*** Data under study Section Begins ***
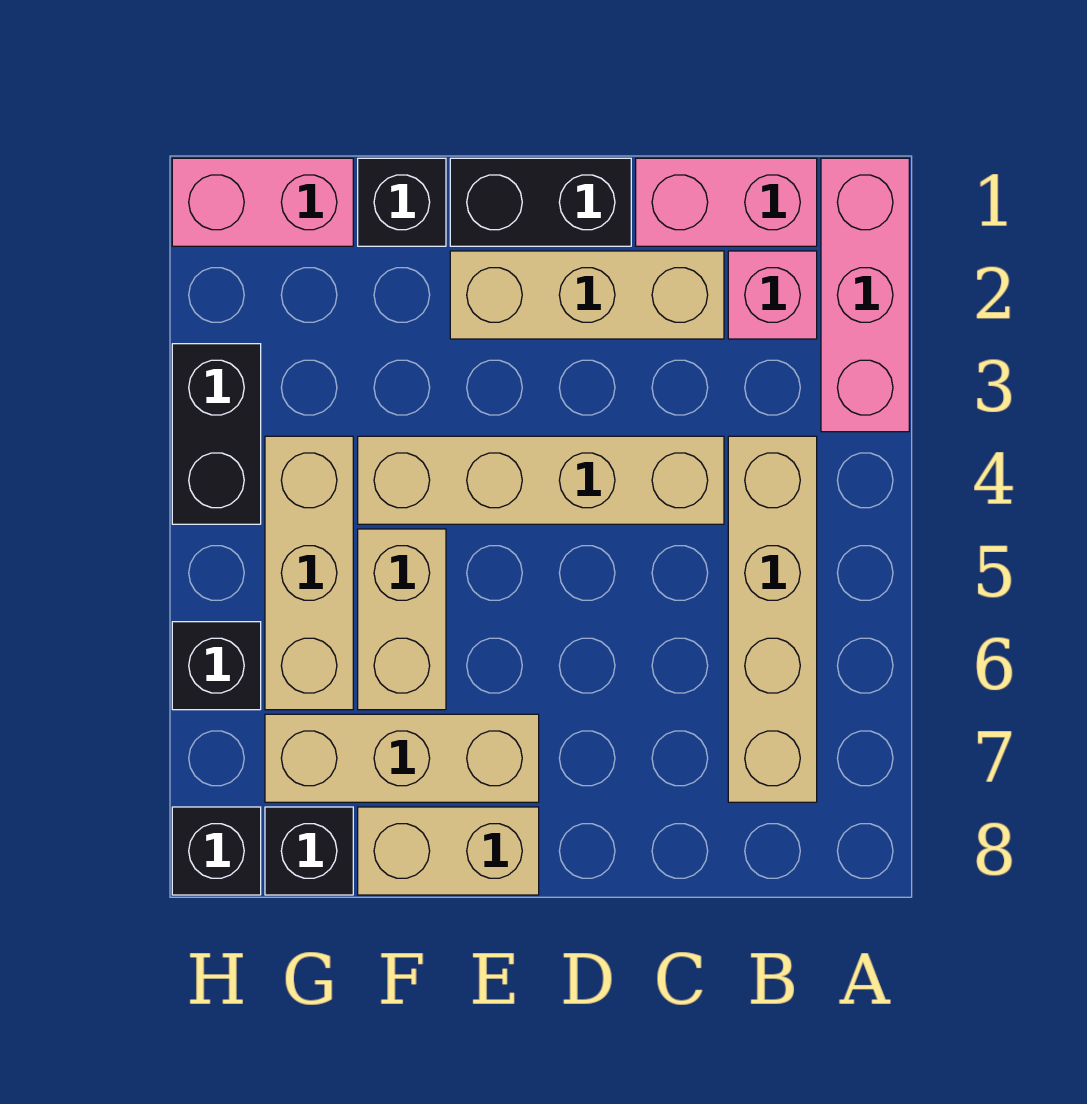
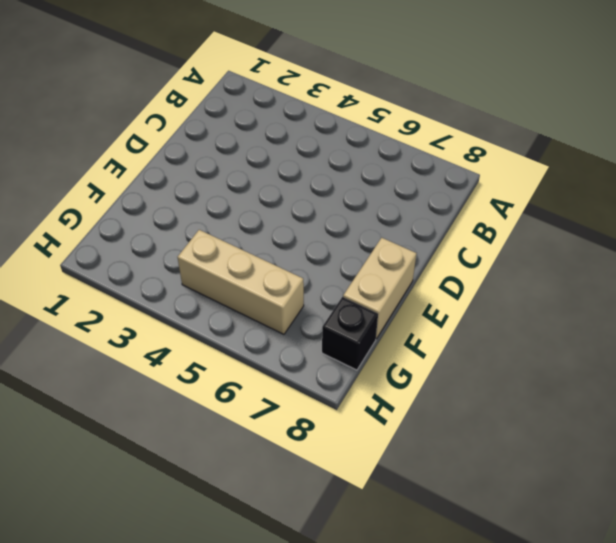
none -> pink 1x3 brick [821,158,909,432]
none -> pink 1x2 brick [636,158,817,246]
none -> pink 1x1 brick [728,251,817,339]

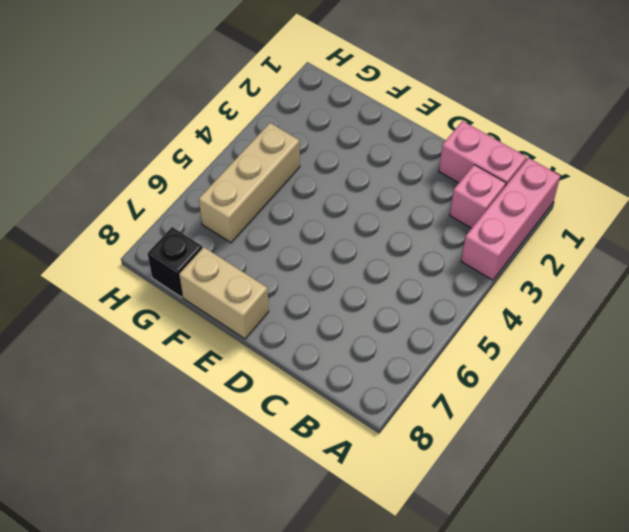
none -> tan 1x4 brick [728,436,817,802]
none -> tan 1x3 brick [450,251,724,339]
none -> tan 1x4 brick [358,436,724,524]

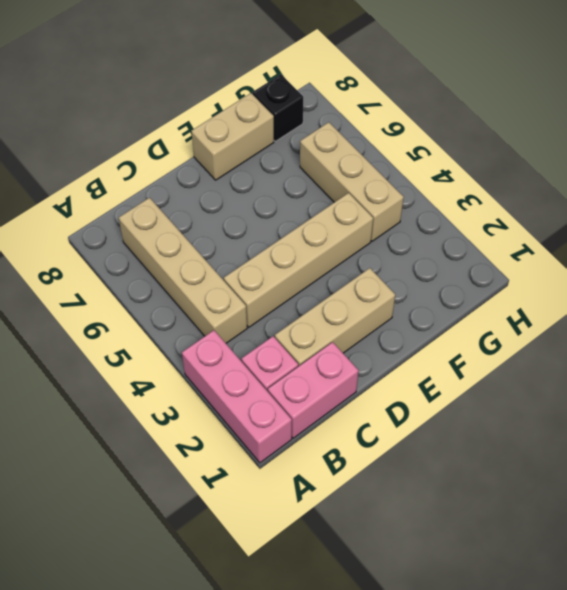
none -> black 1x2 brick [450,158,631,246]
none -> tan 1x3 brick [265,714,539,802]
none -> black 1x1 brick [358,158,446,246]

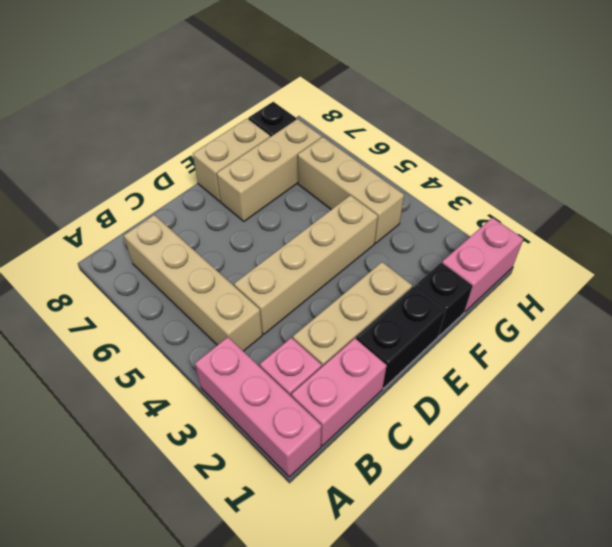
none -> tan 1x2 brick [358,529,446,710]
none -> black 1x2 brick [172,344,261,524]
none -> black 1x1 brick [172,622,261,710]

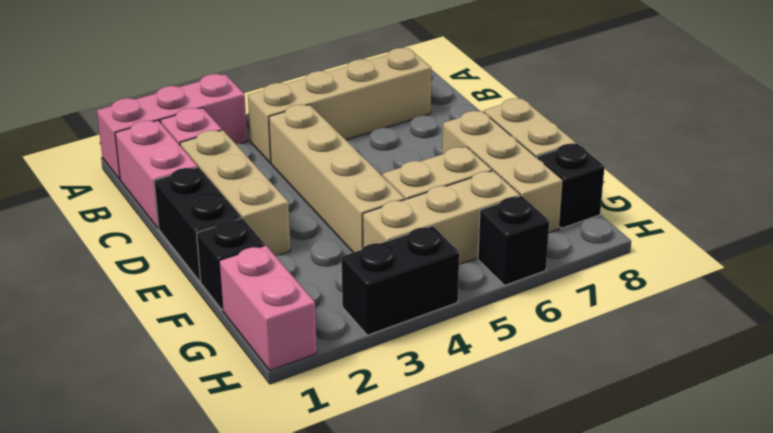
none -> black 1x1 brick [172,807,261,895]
*** Data under study Section Ends ***
The answer consists of the lines above that include the word "pink", each copied exactly.

none -> pink 1x3 brick [821,158,909,432]
none -> pink 1x2 brick [636,158,817,246]
none -> pink 1x1 brick [728,251,817,339]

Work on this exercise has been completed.